# WHAT IS BEING ASKED
Please give back, exactly as written, the lines from the line with "D4: diode BAV21" to the line with "R1: 820k (IN, VOL) -> 820k (GND, VOL)" in the listing below, leaving out all pictures.

# EXERCISE MATERIAL
===============
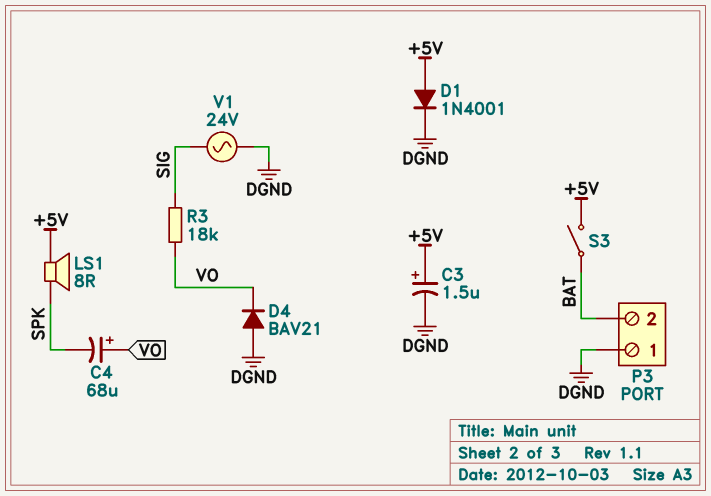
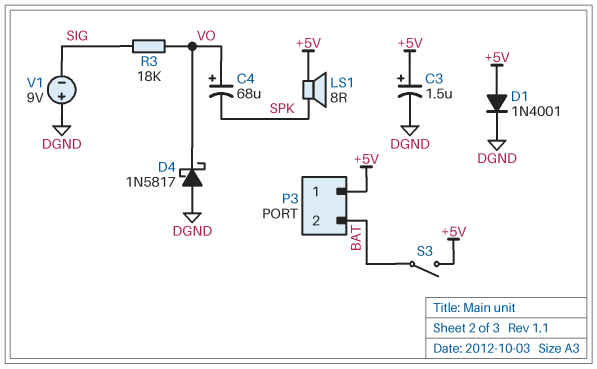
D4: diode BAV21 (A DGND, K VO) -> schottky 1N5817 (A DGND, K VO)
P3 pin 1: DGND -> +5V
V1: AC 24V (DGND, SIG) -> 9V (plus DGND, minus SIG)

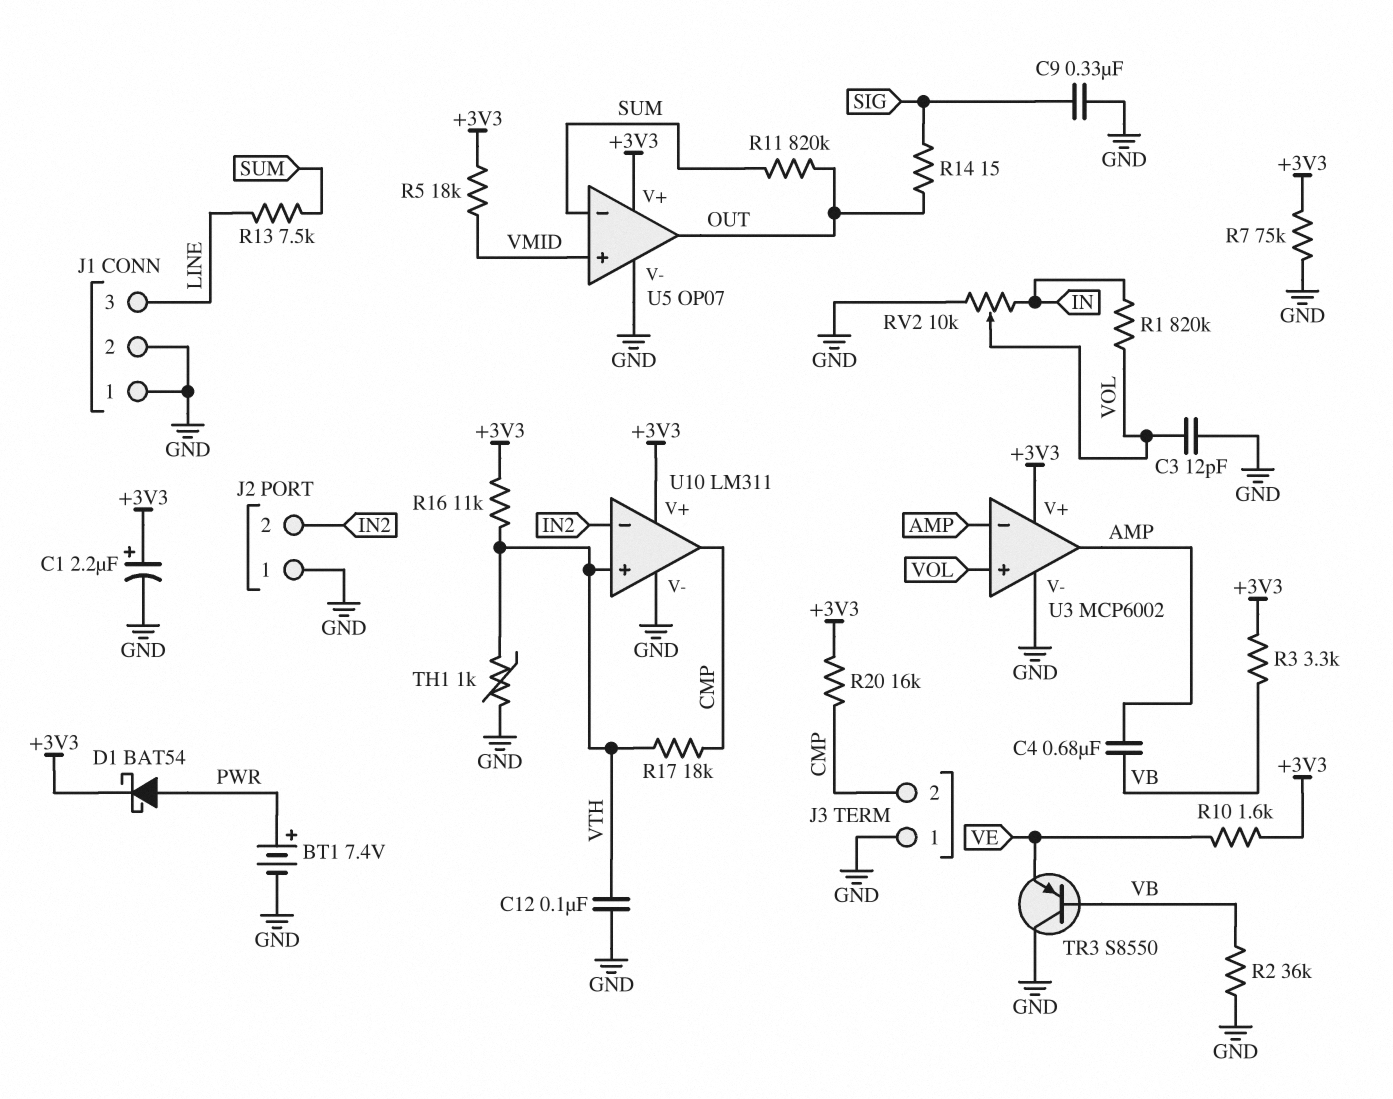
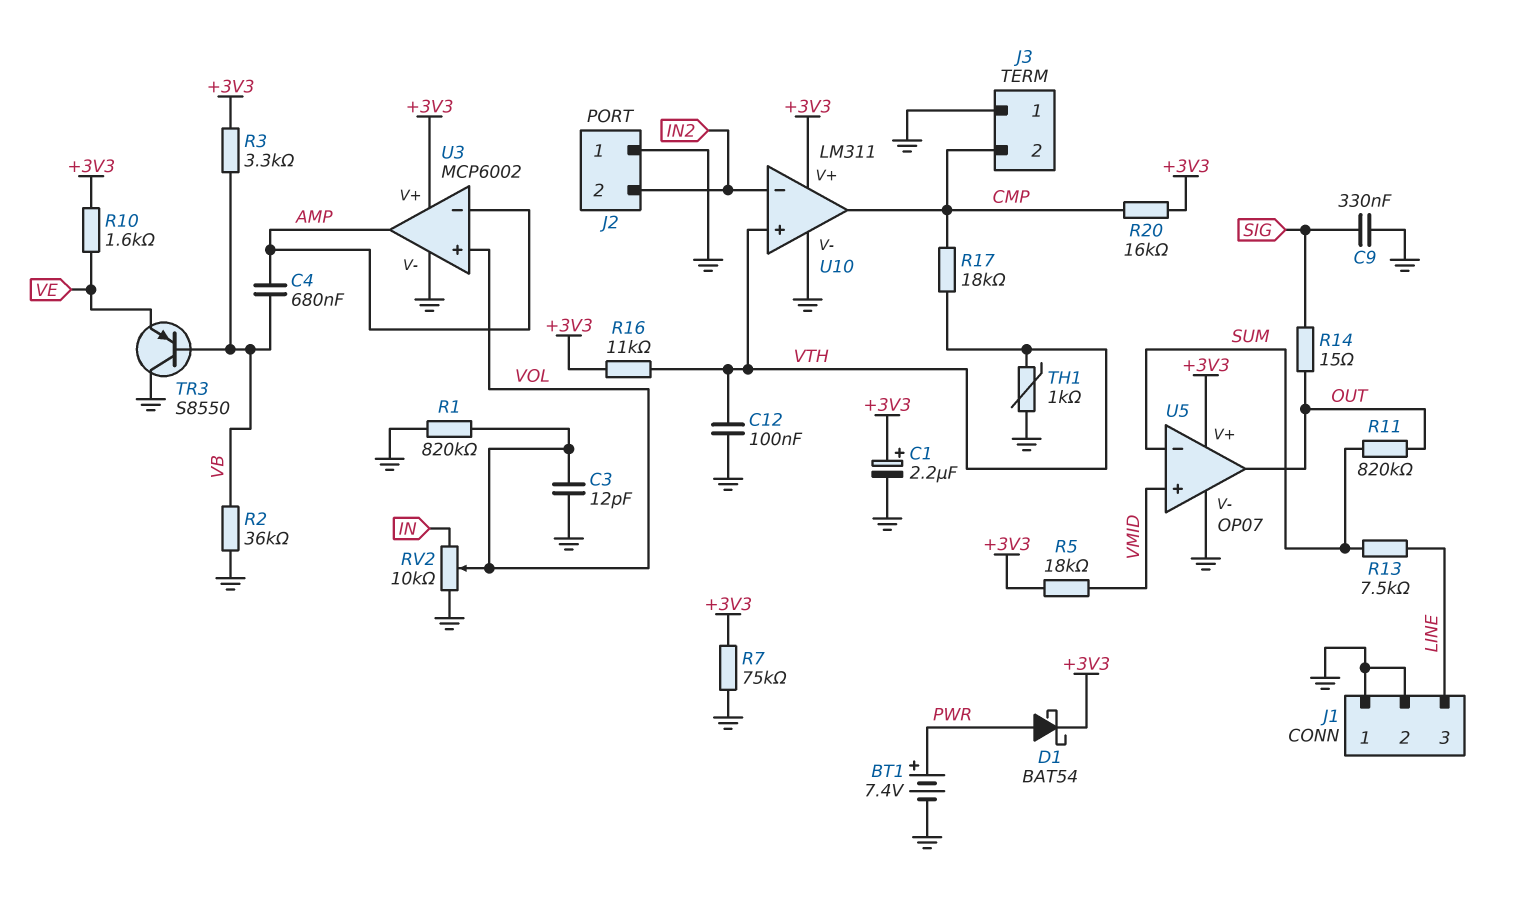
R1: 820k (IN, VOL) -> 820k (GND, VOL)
===============
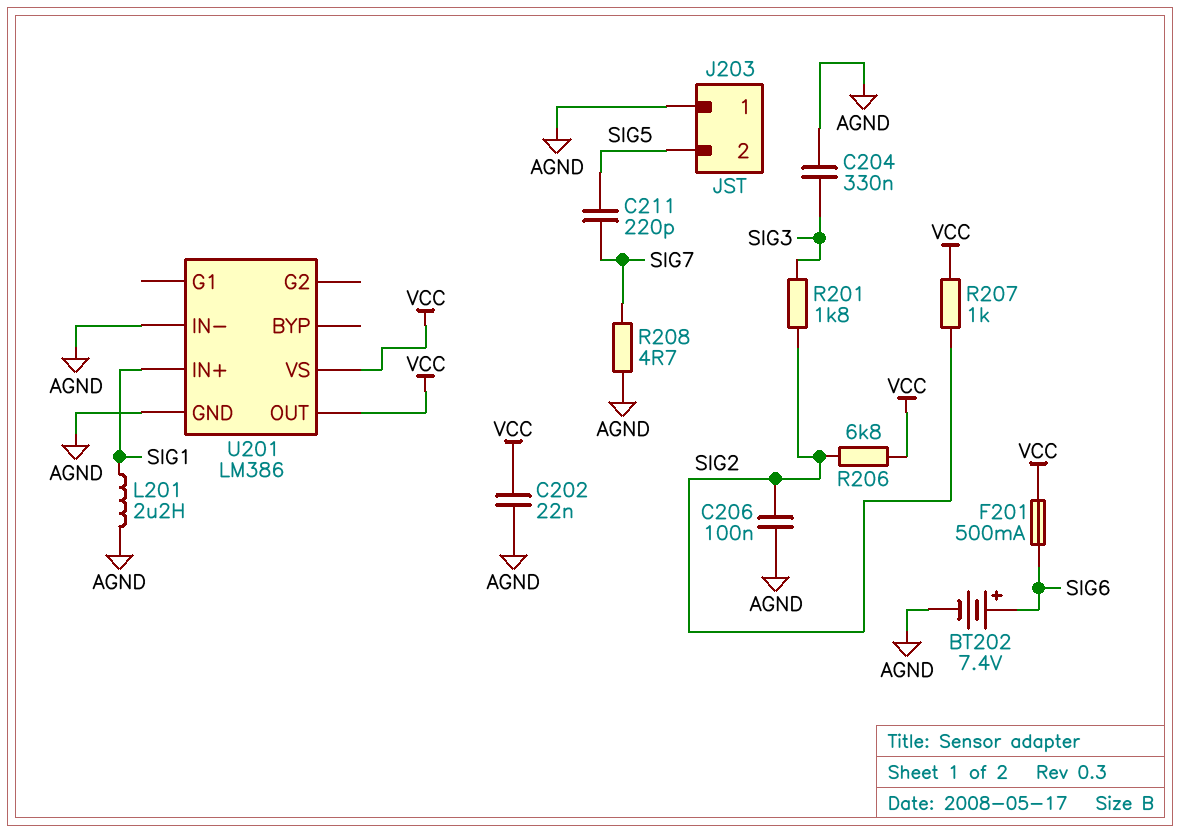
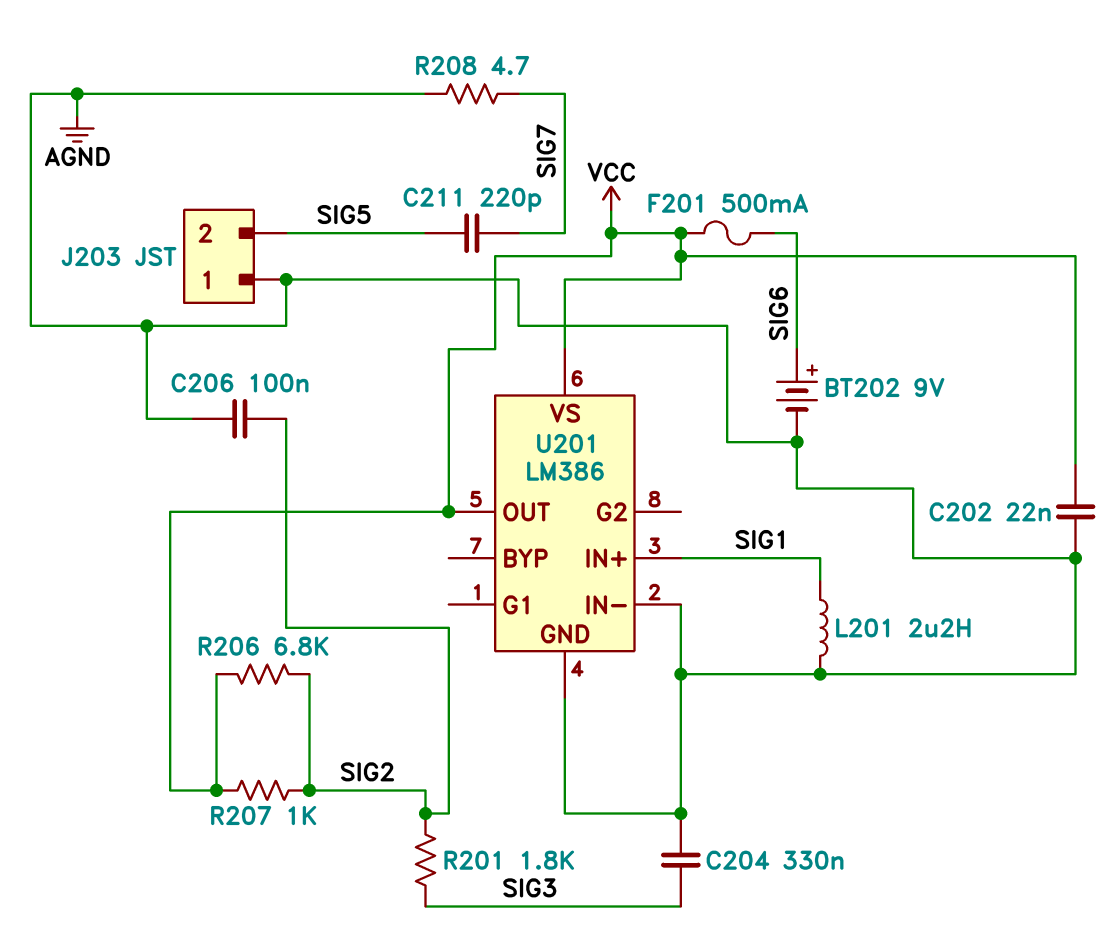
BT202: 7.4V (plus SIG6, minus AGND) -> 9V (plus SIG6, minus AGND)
===============
# TASK ANSWER
D4: diode BAV21 (A DGND, K VO) -> schottky 1N5817 (A DGND, K VO)
P3 pin 1: DGND -> +5V
V1: AC 24V (DGND, SIG) -> 9V (plus DGND, minus SIG)

R1: 820k (IN, VOL) -> 820k (GND, VOL)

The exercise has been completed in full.